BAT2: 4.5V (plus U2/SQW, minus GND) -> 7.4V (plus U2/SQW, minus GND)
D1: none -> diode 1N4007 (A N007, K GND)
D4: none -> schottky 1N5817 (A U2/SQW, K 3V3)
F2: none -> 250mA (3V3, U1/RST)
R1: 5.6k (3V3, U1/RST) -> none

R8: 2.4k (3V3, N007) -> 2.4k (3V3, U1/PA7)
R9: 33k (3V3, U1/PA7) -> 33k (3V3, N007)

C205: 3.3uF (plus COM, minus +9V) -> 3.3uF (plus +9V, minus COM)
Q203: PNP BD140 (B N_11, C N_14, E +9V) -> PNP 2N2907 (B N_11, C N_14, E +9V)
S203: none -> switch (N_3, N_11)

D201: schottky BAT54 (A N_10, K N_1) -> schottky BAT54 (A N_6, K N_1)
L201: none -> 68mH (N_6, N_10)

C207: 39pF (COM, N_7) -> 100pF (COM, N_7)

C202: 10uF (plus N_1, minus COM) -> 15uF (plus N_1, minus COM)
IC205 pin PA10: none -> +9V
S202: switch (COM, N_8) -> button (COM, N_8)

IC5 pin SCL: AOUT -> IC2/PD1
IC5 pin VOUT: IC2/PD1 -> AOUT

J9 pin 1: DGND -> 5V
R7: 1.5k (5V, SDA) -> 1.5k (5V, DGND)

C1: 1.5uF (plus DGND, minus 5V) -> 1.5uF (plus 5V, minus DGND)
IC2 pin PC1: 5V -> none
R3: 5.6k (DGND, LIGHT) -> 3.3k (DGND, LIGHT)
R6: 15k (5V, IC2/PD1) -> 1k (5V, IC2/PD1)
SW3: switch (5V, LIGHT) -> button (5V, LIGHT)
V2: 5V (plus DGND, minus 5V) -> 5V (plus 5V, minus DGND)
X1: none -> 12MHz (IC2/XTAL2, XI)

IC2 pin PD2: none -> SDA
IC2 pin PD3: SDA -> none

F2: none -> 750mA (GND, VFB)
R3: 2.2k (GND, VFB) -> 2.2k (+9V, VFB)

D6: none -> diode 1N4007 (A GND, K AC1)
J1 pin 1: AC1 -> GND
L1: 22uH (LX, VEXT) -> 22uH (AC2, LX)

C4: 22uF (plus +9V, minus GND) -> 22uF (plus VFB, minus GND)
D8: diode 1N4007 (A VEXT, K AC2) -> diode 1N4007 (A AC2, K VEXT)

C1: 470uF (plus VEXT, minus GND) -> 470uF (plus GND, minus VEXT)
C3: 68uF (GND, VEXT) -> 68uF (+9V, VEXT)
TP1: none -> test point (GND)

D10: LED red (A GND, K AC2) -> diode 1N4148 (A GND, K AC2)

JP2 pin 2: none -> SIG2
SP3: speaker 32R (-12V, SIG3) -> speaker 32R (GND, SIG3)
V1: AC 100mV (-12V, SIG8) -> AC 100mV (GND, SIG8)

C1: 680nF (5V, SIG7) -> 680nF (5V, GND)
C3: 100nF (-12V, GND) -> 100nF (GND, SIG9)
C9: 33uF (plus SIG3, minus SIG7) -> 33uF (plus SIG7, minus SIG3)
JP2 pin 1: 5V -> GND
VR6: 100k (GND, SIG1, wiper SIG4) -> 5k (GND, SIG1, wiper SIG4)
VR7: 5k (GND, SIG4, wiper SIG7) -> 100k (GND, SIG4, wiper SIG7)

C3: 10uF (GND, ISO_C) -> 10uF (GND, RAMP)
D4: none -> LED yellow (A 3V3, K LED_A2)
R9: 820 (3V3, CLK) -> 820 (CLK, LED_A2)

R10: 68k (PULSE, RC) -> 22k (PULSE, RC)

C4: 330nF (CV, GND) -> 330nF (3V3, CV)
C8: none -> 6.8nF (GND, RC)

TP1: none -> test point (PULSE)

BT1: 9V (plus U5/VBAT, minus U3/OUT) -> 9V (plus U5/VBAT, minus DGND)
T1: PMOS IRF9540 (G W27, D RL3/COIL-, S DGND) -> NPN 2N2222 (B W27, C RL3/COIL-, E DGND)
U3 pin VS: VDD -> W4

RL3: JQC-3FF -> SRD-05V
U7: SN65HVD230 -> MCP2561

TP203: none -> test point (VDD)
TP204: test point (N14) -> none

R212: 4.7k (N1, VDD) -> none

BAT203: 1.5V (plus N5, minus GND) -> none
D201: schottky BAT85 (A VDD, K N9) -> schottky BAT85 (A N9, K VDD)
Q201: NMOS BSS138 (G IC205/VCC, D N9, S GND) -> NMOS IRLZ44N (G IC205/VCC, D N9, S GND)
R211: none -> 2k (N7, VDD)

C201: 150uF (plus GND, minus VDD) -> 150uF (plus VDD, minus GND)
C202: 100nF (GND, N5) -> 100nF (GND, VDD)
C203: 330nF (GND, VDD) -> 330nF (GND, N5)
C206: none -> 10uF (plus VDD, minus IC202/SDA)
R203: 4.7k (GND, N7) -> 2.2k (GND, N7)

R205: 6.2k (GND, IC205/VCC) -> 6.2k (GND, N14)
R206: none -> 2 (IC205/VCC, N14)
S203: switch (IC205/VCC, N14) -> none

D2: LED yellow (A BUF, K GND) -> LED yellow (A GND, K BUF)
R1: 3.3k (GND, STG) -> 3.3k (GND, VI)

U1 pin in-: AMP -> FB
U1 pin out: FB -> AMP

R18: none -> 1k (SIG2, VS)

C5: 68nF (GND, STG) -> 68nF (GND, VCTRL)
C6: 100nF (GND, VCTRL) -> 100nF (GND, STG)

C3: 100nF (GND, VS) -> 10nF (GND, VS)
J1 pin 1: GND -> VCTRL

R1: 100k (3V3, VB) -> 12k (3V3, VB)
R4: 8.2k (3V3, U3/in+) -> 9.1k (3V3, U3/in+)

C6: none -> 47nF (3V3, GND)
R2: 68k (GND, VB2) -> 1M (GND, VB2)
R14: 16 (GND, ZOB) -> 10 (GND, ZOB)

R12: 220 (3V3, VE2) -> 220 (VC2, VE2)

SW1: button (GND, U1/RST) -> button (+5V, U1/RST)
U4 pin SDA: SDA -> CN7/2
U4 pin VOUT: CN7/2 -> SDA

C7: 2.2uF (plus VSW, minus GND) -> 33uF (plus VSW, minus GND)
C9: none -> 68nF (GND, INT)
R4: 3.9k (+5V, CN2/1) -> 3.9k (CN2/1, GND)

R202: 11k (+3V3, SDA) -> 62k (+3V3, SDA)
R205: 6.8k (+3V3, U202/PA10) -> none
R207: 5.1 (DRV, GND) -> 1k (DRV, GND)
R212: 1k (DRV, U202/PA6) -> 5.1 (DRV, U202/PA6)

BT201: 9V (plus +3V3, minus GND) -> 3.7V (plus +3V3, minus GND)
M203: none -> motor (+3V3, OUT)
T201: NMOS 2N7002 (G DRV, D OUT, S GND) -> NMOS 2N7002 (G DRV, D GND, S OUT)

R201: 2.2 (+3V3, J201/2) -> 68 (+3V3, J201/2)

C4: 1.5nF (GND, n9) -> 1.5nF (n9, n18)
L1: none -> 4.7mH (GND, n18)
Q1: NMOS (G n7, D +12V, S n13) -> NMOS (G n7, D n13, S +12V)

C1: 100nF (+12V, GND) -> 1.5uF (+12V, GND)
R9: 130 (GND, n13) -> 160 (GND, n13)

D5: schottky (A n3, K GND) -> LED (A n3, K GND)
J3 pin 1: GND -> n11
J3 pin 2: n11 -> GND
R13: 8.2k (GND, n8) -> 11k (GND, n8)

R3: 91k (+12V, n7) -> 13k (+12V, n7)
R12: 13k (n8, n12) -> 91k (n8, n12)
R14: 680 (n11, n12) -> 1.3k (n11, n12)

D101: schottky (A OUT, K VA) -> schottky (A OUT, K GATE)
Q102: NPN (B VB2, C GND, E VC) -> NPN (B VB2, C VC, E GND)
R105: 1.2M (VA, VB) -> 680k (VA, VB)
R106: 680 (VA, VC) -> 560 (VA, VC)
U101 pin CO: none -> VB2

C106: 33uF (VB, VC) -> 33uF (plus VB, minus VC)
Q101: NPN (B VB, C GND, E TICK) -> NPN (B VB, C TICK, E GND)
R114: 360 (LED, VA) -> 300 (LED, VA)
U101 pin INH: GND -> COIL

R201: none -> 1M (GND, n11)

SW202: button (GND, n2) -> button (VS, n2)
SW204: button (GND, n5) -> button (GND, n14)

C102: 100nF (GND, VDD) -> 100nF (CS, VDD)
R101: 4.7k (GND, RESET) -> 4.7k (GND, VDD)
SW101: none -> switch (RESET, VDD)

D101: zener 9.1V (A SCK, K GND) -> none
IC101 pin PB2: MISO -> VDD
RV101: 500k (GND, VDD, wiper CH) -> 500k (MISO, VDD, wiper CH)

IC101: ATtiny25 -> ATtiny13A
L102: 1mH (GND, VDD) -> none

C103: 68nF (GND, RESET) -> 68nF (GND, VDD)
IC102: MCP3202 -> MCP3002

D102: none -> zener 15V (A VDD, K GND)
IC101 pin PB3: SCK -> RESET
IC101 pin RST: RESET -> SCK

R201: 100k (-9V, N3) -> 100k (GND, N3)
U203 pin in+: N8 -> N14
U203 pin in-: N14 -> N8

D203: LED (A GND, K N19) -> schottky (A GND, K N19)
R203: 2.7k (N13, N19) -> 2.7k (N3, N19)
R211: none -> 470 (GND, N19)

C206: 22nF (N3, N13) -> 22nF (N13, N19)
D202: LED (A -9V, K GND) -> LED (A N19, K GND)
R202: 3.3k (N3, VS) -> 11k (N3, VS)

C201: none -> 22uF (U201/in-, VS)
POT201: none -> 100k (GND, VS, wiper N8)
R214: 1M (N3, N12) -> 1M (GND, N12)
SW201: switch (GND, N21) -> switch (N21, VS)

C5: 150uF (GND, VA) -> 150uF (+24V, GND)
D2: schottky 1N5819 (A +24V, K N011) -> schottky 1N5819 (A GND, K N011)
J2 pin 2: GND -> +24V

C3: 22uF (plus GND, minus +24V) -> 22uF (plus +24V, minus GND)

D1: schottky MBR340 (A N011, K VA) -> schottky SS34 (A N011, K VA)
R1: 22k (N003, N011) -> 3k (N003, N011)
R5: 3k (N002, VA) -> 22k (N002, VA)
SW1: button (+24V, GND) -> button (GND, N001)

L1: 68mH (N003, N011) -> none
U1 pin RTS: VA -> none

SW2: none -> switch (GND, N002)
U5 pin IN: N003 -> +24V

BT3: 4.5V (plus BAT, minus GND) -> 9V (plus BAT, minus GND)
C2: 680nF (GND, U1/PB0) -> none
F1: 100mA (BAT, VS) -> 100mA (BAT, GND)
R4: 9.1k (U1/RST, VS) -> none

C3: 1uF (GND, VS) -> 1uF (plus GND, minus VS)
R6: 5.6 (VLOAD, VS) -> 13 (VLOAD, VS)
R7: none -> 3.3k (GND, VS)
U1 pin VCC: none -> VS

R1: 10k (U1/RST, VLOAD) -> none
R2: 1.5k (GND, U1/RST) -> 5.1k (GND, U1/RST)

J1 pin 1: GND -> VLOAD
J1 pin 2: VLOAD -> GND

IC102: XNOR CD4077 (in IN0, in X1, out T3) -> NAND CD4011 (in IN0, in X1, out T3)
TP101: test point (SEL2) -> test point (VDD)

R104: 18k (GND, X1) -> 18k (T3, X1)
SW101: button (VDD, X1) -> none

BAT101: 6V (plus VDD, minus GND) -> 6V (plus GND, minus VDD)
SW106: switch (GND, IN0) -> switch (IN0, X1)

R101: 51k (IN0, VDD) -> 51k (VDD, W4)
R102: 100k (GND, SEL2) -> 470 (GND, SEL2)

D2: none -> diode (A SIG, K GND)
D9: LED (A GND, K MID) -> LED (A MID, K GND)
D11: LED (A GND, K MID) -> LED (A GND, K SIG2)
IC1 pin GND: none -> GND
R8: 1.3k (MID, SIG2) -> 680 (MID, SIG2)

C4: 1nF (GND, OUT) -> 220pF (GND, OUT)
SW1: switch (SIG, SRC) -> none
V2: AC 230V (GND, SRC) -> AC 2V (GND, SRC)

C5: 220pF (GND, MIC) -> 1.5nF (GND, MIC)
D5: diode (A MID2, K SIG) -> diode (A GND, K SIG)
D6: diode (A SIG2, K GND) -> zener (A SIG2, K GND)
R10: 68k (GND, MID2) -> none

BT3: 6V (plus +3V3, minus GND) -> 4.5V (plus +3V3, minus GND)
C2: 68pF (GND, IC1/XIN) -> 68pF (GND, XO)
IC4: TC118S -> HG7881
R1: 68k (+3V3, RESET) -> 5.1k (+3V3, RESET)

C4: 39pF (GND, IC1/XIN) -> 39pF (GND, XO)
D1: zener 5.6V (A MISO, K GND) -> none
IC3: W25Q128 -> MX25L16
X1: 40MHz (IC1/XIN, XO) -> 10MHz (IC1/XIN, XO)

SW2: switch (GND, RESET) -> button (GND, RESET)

Work instruction
Restate word for word the lines of the data above, starting at the line containing "SW101: button (VDD, X1) -> none" and ending at the line containing "D2: none -> diode (A SIG, K GND)", both included, and nothing more.

Output of the exercise
SW101: button (VDD, X1) -> none

BAT101: 6V (plus VDD, minus GND) -> 6V (plus GND, minus VDD)
SW106: switch (GND, IN0) -> switch (IN0, X1)

R101: 51k (IN0, VDD) -> 51k (VDD, W4)
R102: 100k (GND, SEL2) -> 470 (GND, SEL2)

D2: none -> diode (A SIG, K GND)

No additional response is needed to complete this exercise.